▶ _Problem requirements_: Every line of the entries below that includes "camera" belongs in the answer, copied as written.

▶ _Source data_:

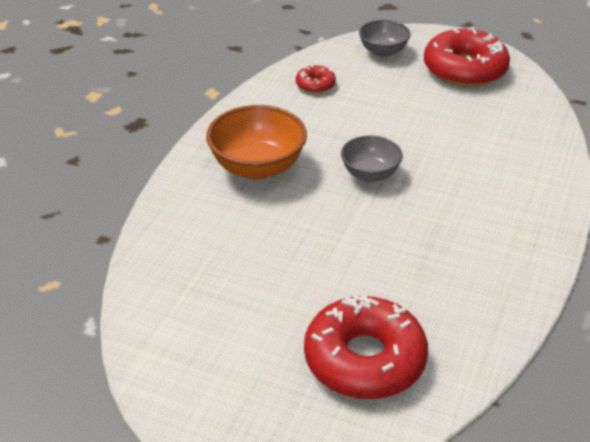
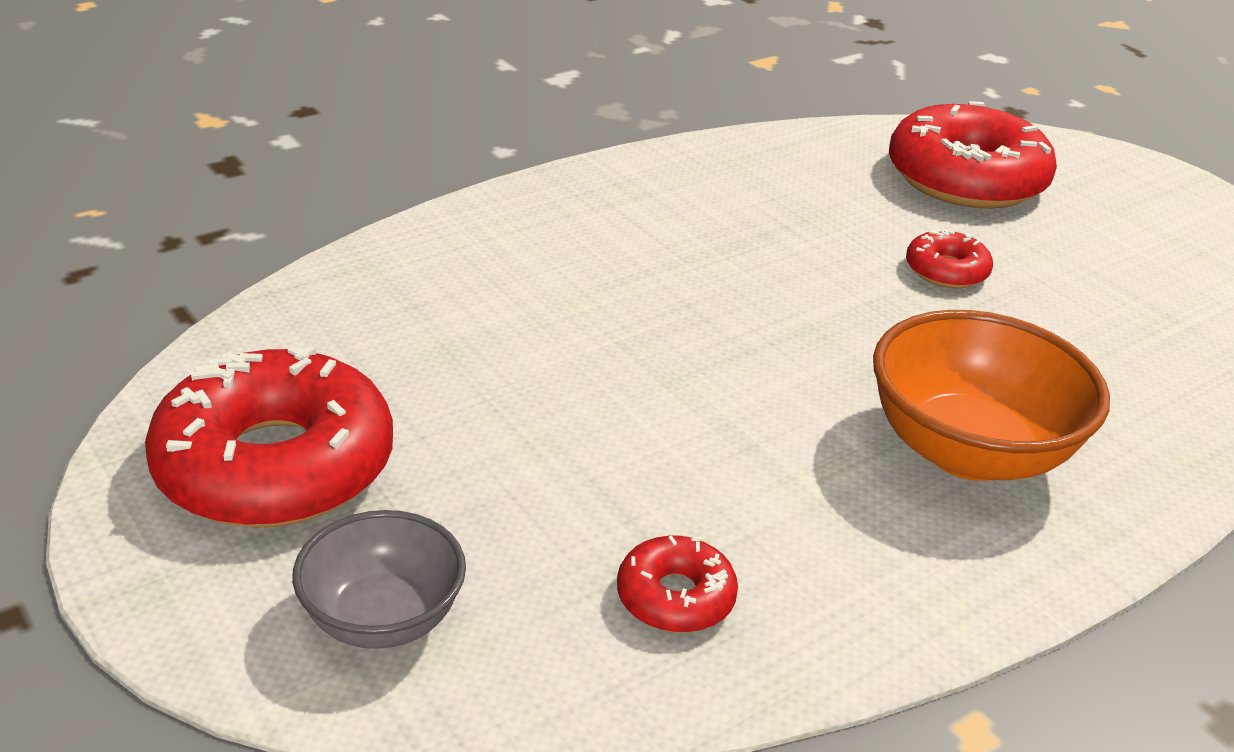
camera: 150 degrees left, 5 degrees down
(324, 264) = (946, 271): none -> red donut
(370, 174) = (754, 350): grey bowl -> none

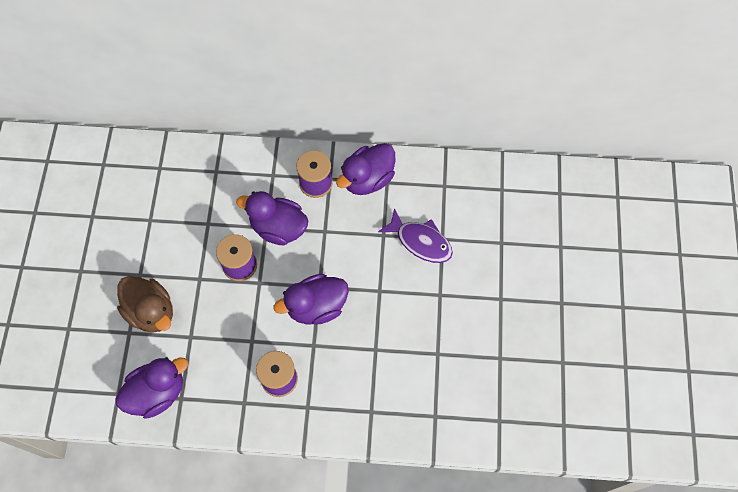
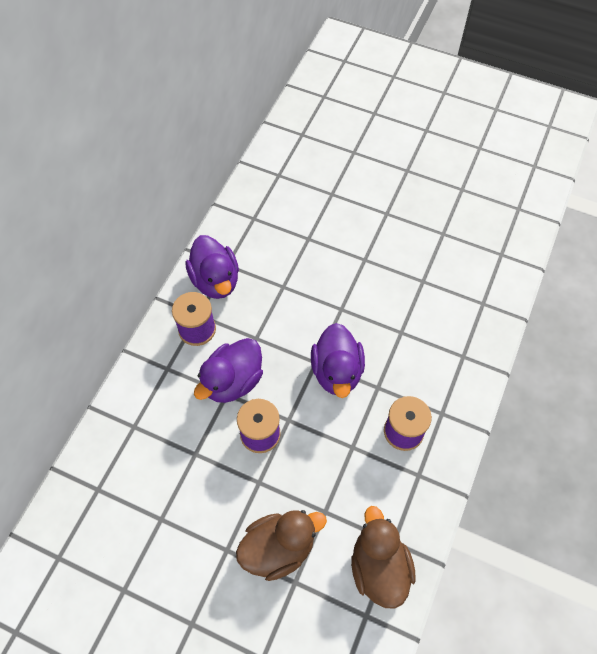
camera: 70 degrees left, 5 degrees down
(157, 392) = (379, 567): purple duck -> brown duck
(420, 241) = (303, 257): purple fish -> none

▶ _Output below_:
camera: 150 degrees left, 5 degrees down
camera: 70 degrees left, 5 degrees down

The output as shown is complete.